◆ EXERCISE AIM
From the listing below, copy only the lines running from the line that contains "none -> black plate A2:B3 level 1" to the line that contains "none -> black plate B3:C3 level 2", both included.

◆ DATA SUPPLIED
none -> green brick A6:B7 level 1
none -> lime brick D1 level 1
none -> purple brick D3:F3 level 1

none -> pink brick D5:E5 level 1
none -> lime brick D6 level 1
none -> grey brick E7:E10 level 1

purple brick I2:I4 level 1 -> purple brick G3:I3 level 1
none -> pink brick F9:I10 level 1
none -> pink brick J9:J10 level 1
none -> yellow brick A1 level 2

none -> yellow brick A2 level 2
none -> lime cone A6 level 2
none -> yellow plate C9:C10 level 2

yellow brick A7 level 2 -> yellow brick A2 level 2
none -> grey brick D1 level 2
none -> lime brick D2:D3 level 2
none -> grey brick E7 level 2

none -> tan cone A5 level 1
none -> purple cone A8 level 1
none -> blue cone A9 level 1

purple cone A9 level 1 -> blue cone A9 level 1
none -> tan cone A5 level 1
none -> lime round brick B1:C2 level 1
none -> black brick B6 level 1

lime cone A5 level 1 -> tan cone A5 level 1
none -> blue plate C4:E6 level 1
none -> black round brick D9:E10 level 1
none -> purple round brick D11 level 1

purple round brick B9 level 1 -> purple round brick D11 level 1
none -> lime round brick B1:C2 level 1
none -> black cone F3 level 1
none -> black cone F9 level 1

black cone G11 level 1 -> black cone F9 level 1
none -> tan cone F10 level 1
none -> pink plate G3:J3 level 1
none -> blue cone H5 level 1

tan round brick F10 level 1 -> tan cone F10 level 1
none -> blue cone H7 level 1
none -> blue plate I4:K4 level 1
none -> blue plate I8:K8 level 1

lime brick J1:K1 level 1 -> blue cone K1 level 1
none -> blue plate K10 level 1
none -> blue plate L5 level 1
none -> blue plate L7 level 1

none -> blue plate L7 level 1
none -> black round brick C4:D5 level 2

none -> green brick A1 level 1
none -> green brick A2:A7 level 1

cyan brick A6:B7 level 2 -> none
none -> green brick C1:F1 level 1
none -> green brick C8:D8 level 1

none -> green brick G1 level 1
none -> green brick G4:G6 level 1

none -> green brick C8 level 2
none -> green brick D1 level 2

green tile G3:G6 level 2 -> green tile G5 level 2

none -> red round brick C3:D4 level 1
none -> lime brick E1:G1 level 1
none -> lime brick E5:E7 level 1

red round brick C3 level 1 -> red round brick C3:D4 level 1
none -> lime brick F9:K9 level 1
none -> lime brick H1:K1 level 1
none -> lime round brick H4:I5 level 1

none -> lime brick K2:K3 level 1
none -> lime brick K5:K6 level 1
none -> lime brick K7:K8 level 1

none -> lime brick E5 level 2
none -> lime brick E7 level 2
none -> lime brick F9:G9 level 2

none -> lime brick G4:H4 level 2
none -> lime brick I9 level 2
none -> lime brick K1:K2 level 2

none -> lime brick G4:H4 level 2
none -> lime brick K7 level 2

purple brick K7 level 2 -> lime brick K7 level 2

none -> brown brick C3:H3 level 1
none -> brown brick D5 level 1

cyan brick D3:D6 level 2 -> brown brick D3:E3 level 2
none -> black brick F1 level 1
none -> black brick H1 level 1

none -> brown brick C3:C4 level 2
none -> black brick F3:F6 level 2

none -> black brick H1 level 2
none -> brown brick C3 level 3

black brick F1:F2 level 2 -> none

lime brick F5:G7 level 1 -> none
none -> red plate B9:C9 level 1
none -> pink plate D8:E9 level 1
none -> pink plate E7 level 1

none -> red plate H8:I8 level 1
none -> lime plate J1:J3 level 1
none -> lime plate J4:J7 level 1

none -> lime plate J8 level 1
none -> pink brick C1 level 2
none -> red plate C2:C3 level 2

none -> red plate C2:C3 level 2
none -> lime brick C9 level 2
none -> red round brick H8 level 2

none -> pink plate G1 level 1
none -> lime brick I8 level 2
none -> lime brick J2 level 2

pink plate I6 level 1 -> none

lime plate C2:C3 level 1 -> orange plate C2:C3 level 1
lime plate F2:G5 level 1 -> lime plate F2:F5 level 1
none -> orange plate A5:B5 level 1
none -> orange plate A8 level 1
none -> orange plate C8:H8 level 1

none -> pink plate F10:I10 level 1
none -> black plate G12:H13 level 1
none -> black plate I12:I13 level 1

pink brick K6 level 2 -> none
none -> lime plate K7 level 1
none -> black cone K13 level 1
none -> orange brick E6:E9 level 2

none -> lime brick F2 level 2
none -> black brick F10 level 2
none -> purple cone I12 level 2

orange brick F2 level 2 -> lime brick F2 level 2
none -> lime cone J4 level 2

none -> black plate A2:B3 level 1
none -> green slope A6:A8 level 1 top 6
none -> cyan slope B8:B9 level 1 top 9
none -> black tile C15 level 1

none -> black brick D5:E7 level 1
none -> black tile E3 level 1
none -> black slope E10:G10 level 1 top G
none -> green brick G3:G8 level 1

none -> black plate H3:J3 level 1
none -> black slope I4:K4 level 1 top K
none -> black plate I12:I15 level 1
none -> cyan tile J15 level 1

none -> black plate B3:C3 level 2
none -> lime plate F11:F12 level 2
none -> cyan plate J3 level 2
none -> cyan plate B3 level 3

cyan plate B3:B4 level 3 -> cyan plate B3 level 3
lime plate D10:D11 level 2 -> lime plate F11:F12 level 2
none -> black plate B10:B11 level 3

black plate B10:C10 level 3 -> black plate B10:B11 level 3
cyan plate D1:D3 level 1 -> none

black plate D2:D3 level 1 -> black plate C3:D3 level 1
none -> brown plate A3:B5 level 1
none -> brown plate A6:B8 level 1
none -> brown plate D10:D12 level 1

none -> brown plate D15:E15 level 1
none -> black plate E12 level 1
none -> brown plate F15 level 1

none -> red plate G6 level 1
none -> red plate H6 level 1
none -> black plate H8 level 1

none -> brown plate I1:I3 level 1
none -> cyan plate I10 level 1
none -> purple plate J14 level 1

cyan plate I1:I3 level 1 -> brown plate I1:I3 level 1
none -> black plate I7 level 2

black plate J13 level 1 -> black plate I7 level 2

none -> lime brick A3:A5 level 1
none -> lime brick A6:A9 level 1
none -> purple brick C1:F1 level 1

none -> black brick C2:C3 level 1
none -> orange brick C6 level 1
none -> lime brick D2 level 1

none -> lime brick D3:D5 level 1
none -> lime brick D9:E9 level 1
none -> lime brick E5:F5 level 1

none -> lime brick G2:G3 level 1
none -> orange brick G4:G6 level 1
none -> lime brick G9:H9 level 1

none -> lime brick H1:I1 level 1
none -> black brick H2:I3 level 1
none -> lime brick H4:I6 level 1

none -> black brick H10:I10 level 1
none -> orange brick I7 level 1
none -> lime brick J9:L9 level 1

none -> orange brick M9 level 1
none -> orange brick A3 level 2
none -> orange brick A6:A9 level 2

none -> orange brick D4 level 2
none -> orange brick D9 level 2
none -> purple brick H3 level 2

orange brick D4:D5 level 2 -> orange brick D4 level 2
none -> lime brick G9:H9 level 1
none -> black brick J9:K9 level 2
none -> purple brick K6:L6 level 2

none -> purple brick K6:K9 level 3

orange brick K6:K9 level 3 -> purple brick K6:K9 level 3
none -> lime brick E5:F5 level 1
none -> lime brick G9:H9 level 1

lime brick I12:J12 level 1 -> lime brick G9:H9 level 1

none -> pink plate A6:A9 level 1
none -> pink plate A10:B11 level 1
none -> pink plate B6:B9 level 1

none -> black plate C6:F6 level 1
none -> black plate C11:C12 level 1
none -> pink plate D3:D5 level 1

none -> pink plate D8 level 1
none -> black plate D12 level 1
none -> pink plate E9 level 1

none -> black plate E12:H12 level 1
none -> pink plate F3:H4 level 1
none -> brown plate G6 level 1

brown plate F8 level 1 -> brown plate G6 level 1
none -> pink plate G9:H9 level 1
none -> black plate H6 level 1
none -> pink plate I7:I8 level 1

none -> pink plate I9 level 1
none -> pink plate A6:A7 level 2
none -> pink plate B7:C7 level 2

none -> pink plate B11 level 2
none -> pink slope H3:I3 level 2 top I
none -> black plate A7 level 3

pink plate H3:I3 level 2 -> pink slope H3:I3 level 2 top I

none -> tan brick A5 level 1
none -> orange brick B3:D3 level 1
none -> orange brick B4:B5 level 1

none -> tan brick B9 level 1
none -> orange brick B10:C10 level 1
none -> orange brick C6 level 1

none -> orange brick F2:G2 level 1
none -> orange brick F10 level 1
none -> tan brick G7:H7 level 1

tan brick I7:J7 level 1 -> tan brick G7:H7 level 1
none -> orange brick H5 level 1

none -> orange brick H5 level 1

◆ THE ANSWER
none -> black plate A2:B3 level 1
none -> green slope A6:A8 level 1 top 6
none -> cyan slope B8:B9 level 1 top 9
none -> black tile C15 level 1

none -> black brick D5:E7 level 1
none -> black tile E3 level 1
none -> black slope E10:G10 level 1 top G
none -> green brick G3:G8 level 1

none -> black plate H3:J3 level 1
none -> black slope I4:K4 level 1 top K
none -> black plate I12:I15 level 1
none -> cyan tile J15 level 1

none -> black plate B3:C3 level 2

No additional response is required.